[Object state comparisons]
================

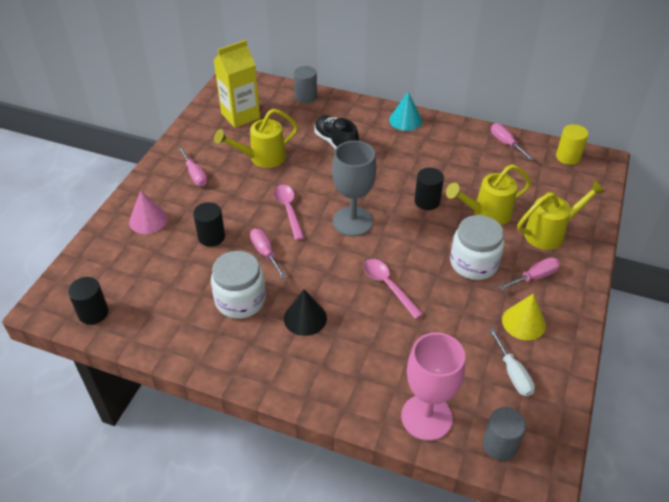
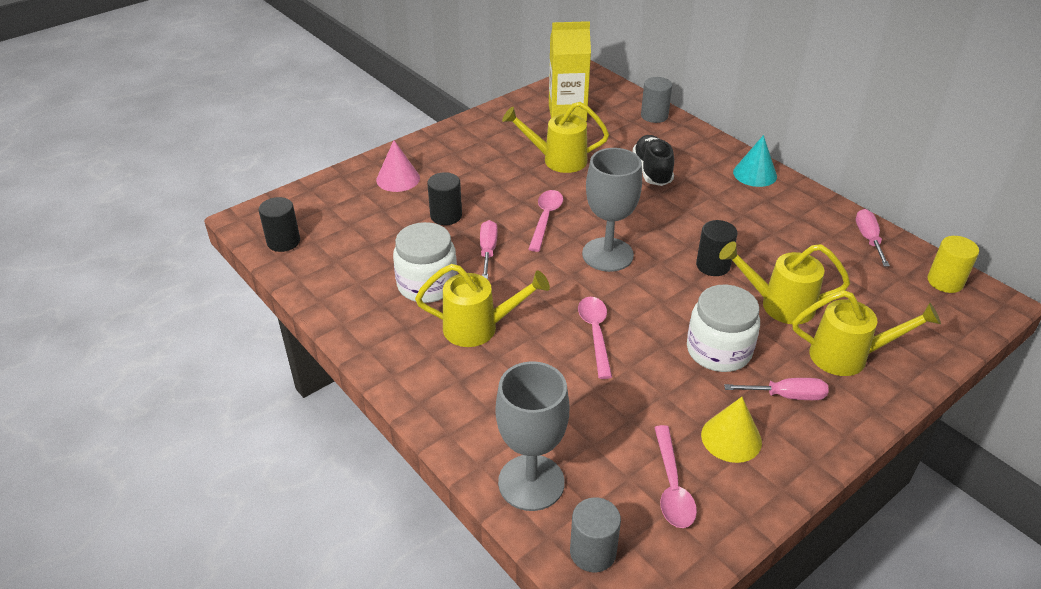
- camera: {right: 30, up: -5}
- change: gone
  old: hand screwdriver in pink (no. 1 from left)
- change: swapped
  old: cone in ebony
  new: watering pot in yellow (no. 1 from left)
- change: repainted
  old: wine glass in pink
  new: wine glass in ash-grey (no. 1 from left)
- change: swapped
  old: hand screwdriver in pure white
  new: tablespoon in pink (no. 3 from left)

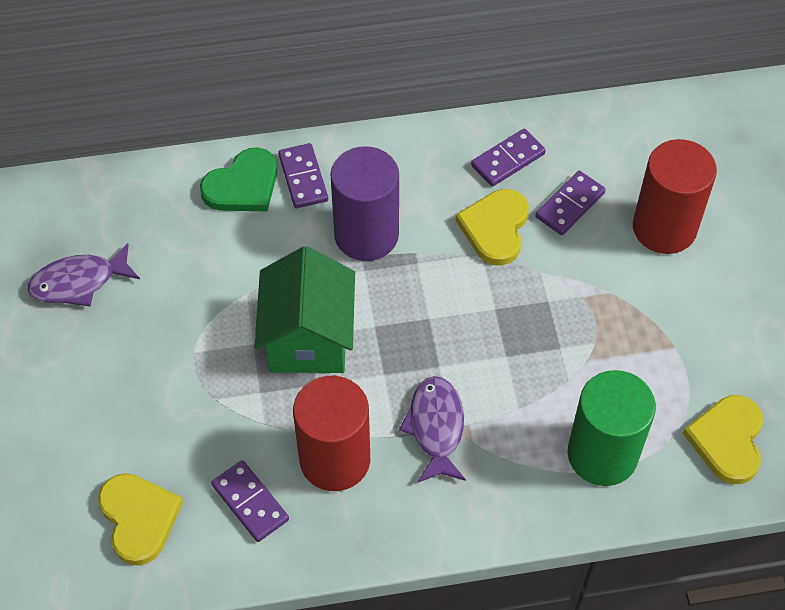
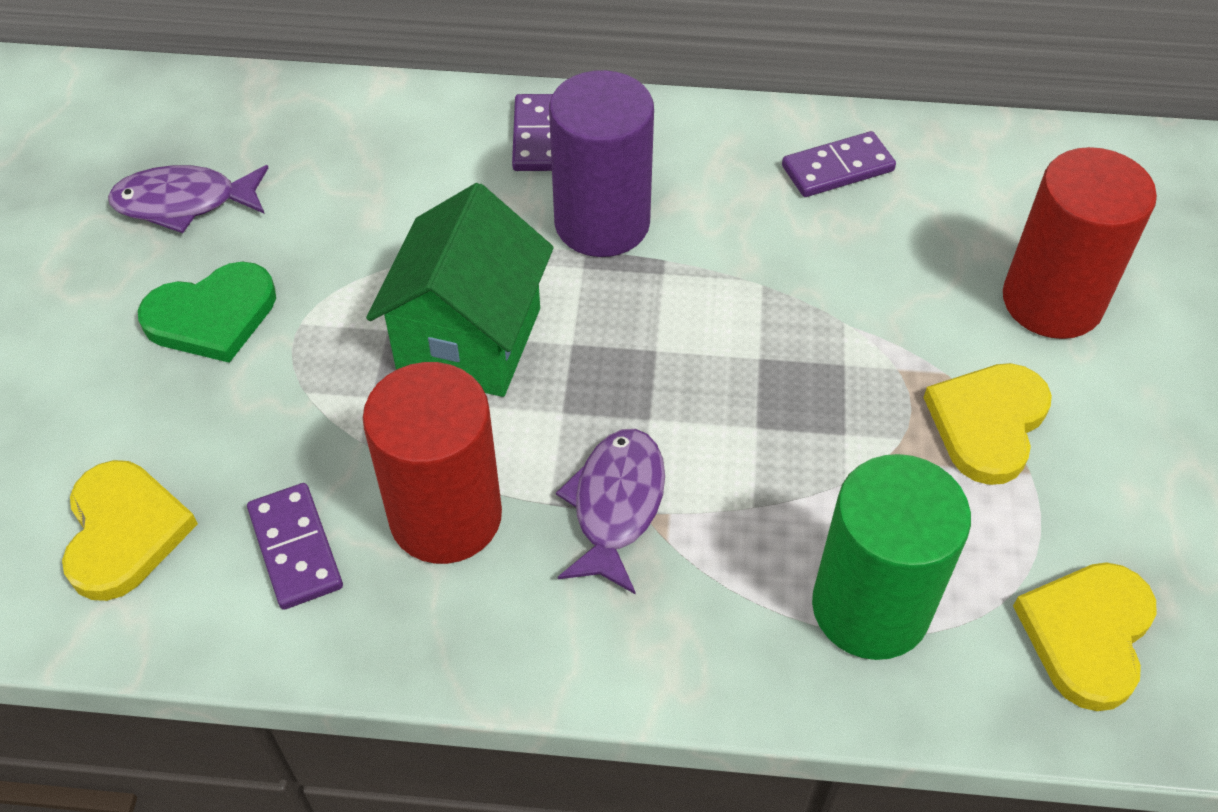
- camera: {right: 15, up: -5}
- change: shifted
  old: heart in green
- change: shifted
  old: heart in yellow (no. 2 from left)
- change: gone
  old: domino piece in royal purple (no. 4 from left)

================

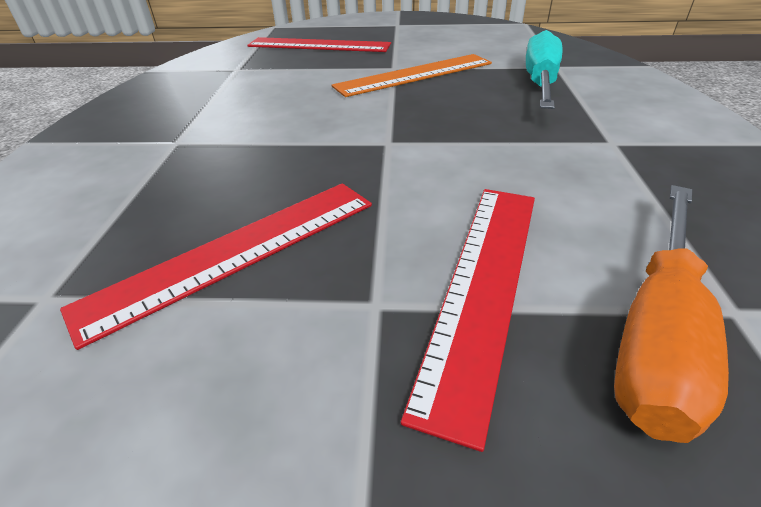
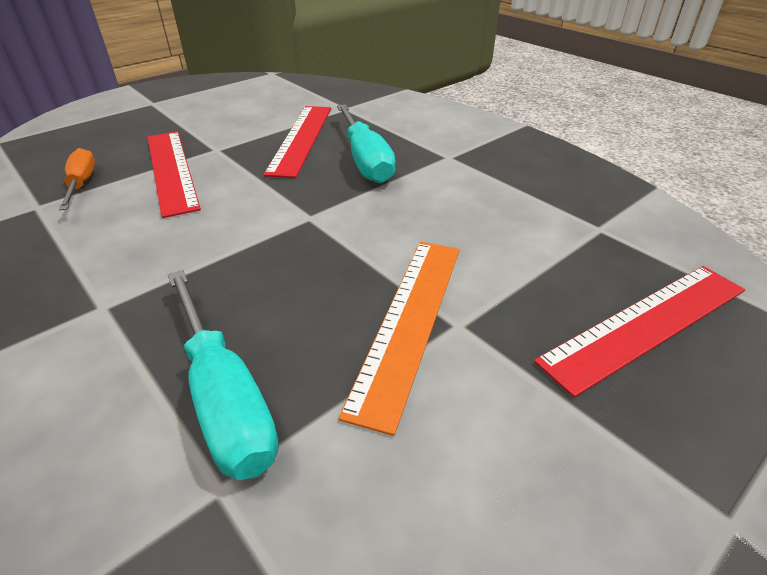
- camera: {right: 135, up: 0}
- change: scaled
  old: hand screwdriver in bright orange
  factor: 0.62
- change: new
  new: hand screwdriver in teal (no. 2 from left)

================

Required work
Using the entries above, repeat only the lines from the one containing "new: watering pot" through the one containing "old: hand screwdriver in pure white", end lines included.

Worked solution
  new: watering pot in yellow (no. 1 from left)
- change: repainted
  old: wine glass in pink
  new: wine glass in ash-grey (no. 1 from left)
- change: swapped
  old: hand screwdriver in pure white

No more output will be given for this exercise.